# [Work instructions]
Find every line below with the word "DGND" in it, and copy each one.

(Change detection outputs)
/---
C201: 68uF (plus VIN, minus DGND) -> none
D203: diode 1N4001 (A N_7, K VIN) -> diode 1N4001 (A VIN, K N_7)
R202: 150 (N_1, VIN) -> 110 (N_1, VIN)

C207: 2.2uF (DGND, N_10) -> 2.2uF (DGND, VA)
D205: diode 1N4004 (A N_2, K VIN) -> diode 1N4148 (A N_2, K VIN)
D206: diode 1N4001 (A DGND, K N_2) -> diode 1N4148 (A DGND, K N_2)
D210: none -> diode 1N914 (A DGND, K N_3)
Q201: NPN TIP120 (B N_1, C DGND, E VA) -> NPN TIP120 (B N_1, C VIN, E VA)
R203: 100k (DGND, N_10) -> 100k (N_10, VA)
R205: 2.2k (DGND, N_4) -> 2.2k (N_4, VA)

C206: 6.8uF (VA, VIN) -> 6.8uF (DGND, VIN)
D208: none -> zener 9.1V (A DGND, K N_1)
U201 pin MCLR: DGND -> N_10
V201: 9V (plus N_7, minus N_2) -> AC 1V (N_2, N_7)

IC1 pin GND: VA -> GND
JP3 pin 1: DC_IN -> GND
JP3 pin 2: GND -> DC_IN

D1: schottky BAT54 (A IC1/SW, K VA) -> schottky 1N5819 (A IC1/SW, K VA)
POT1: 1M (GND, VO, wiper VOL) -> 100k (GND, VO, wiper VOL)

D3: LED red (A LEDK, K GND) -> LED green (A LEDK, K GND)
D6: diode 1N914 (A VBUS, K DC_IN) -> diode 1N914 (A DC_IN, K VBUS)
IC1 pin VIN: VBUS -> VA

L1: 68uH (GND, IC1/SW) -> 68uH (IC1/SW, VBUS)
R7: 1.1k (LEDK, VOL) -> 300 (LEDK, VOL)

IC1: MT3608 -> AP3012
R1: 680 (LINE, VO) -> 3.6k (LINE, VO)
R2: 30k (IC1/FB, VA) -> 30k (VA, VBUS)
\---
# [Written solution]
C201: 68uF (plus VIN, minus DGND) -> none
C207: 2.2uF (DGND, N_10) -> 2.2uF (DGND, VA)
D206: diode 1N4001 (A DGND, K N_2) -> diode 1N4148 (A DGND, K N_2)
D210: none -> diode 1N914 (A DGND, K N_3)
Q201: NPN TIP120 (B N_1, C DGND, E VA) -> NPN TIP120 (B N_1, C VIN, E VA)
R203: 100k (DGND, N_10) -> 100k (N_10, VA)
R205: 2.2k (DGND, N_4) -> 2.2k (N_4, VA)
C206: 6.8uF (VA, VIN) -> 6.8uF (DGND, VIN)
D208: none -> zener 9.1V (A DGND, K N_1)
U201 pin MCLR: DGND -> N_10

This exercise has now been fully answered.